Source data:
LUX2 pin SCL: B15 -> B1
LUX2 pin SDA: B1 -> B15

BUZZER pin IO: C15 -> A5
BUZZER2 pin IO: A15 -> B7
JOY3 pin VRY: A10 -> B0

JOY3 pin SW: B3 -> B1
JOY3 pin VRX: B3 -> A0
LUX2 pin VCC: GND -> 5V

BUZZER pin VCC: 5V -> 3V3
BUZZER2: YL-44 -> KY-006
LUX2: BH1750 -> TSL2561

Try it:
Your answer must consist only of the lines from the one containing "BUZZER2 pin IO: A15 -> B7" through the last line of the data above, both included, exactly as written.

Answer to this problem:
BUZZER2 pin IO: A15 -> B7
JOY3 pin VRY: A10 -> B0

JOY3 pin SW: B3 -> B1
JOY3 pin VRX: B3 -> A0
LUX2 pin VCC: GND -> 5V

BUZZER pin VCC: 5V -> 3V3
BUZZER2: YL-44 -> KY-006
LUX2: BH1750 -> TSL2561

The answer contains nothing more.